* _Direction_
How many lines in the items below contain the string "partial", including where it appears inside a longer word? Reply with only the number.

· · ·

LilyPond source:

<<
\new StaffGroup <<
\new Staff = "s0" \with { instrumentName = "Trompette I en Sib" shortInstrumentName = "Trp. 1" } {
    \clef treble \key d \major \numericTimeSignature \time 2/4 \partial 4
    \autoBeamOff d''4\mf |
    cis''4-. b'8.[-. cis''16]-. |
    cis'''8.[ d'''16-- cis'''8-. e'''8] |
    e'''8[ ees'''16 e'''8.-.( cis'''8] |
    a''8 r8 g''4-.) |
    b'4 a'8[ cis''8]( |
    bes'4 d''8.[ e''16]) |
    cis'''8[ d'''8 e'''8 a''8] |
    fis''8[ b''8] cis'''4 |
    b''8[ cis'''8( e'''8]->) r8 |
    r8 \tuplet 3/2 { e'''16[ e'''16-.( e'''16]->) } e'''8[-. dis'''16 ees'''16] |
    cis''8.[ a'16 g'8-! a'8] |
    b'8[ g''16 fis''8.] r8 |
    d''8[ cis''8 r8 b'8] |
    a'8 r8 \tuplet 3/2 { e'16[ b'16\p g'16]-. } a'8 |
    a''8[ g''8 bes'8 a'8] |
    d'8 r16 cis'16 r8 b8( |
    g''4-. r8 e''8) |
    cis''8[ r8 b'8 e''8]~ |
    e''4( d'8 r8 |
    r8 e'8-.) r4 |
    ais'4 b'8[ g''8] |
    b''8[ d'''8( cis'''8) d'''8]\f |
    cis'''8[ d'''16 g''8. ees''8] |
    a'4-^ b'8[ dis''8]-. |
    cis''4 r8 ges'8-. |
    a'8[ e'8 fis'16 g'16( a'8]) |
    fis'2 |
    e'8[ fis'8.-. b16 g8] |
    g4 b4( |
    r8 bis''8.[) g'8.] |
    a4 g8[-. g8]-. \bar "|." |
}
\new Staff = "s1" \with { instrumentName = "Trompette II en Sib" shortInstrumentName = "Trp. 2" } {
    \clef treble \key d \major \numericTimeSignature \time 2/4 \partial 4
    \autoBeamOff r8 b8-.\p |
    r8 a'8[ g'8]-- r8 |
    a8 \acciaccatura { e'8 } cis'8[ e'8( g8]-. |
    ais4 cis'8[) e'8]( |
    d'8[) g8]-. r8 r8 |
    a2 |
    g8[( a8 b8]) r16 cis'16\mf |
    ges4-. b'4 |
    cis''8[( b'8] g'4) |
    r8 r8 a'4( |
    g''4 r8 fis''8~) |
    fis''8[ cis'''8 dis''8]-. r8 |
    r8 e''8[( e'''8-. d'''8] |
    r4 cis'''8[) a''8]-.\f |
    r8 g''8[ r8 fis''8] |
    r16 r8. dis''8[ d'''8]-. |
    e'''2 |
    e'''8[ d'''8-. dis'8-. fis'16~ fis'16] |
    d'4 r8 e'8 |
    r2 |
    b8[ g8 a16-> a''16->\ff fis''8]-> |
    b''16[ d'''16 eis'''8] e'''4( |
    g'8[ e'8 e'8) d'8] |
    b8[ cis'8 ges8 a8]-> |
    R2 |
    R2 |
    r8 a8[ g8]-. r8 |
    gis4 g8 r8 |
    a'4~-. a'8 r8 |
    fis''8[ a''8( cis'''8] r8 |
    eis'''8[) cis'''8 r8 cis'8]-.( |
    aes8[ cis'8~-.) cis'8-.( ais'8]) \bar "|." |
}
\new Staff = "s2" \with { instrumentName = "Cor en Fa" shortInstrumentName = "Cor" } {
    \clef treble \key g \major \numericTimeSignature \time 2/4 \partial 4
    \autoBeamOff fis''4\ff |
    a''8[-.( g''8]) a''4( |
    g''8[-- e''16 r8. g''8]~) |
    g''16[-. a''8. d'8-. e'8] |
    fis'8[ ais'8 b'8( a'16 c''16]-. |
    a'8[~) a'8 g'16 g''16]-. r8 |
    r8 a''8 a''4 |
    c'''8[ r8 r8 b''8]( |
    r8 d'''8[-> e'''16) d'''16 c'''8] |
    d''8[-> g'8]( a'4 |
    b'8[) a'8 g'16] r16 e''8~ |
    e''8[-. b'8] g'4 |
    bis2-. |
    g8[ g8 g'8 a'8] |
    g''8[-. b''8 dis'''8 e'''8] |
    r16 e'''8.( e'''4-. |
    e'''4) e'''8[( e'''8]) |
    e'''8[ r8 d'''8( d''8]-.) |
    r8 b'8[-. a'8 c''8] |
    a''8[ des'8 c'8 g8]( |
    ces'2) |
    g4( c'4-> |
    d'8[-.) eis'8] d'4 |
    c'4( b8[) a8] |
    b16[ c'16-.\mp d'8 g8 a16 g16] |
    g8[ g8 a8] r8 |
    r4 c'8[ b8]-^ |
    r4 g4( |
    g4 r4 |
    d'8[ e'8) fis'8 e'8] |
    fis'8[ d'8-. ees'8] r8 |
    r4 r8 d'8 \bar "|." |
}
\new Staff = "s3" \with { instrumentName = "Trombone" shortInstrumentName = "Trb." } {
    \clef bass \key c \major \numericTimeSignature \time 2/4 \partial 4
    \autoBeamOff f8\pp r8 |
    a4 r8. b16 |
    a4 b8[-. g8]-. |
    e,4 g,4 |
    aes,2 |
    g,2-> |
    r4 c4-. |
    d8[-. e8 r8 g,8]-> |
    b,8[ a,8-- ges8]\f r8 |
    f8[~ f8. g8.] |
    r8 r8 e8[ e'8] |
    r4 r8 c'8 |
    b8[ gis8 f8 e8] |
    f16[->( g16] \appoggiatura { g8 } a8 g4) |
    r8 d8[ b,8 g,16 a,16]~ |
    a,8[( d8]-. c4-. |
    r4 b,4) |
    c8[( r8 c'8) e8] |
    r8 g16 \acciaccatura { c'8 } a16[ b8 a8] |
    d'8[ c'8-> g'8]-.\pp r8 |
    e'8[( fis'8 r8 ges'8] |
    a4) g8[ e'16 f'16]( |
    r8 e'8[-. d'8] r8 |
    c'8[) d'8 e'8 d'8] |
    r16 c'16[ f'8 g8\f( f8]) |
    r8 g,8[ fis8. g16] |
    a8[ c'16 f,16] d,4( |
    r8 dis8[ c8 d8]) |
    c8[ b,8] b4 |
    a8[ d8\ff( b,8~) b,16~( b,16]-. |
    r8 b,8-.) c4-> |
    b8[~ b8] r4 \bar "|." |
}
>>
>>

· · ·

* _Worked answer_
4